Stored entries
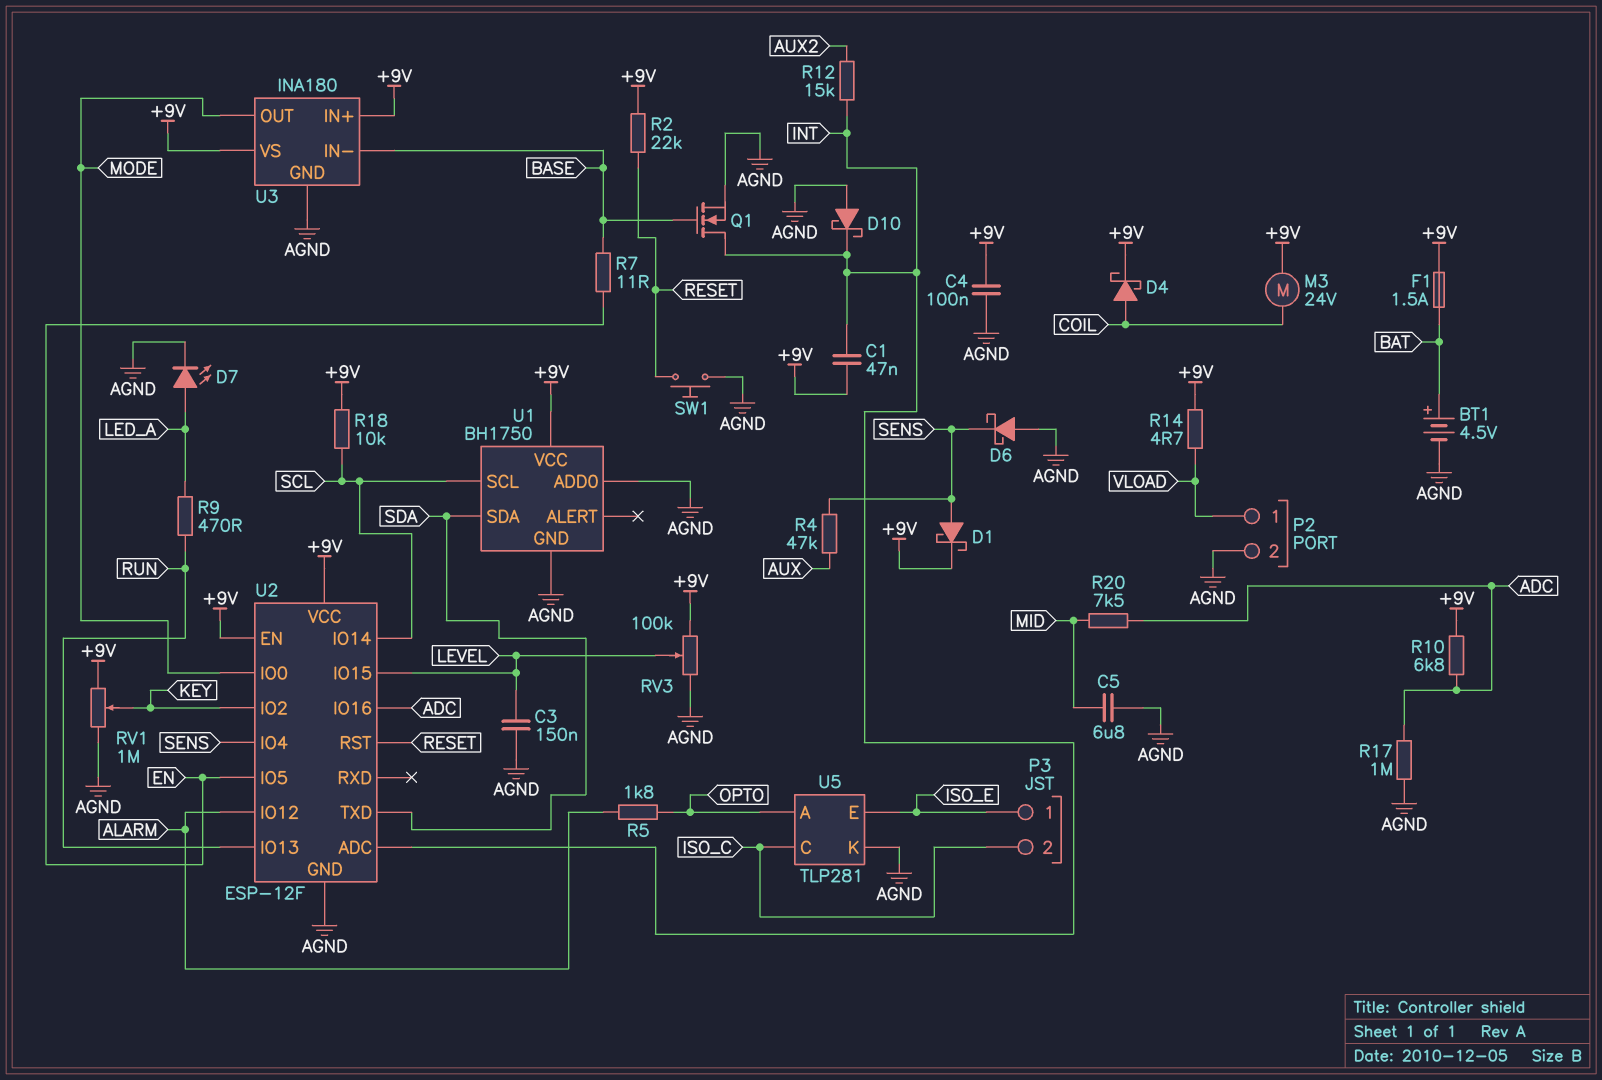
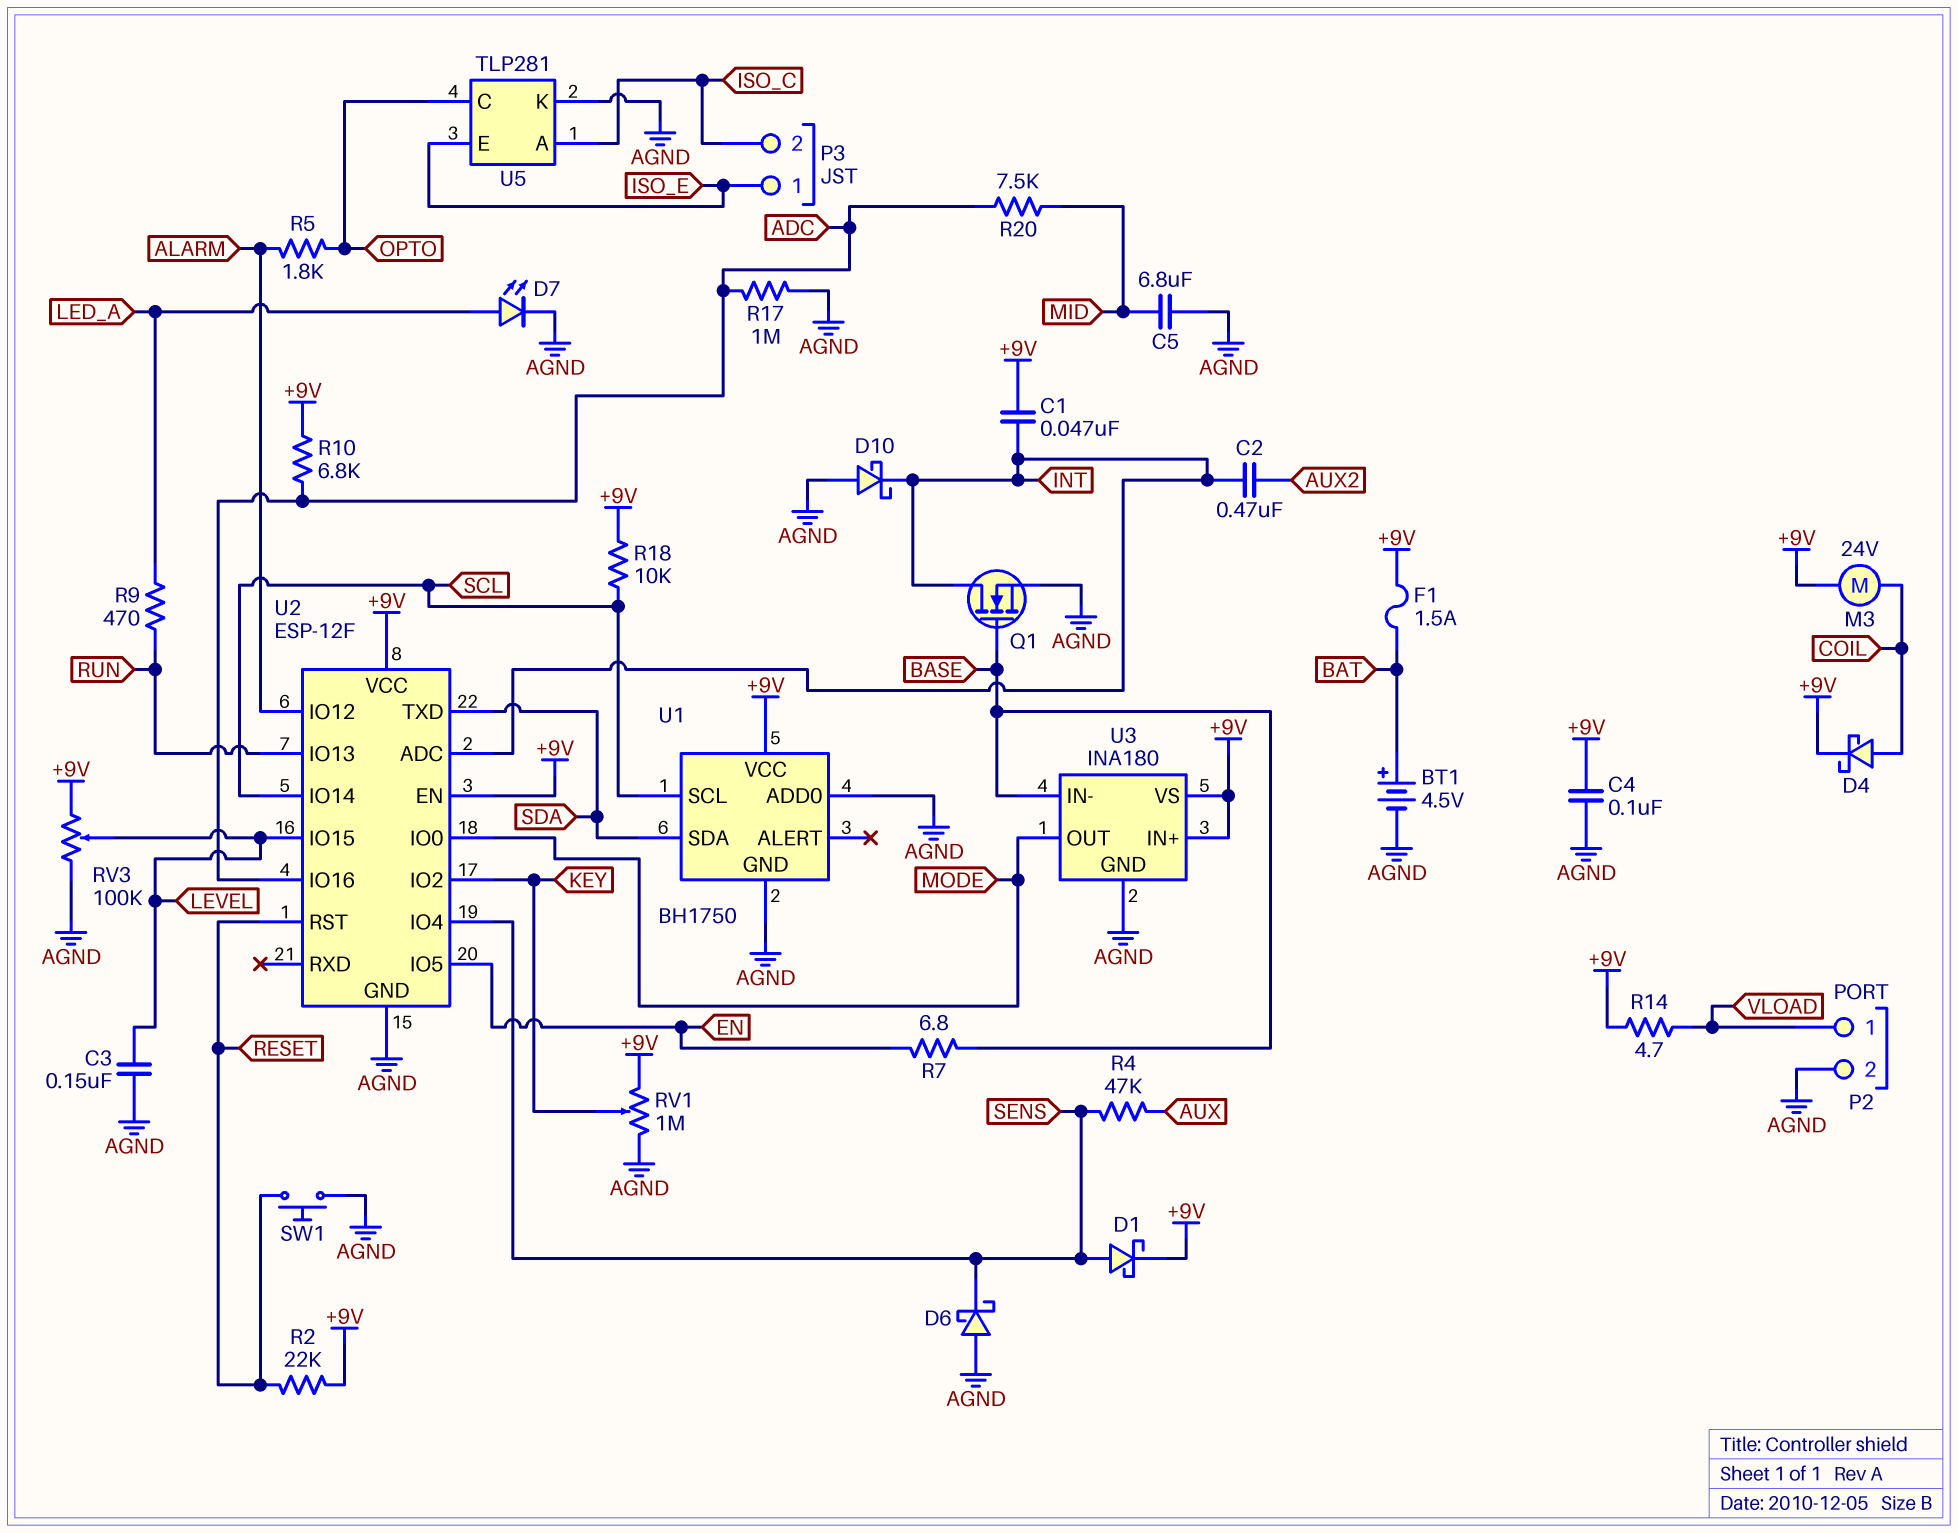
C2: none -> 470nF (AUX2, INT)
R7: 11 (BASE, EN) -> 6.8 (BASE, EN)
R12: 15k (AUX2, INT) -> none
U5 pin A: OPTO -> ISO_C
U5 pin C: ISO_C -> OPTO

* _INSTRUCTIONS TO FOLLOW_
List the lines of the records where "none" occurs.

* _ANSWER TO THIS PROBLEM_
C2: none -> 470nF (AUX2, INT)
R12: 15k (AUX2, INT) -> none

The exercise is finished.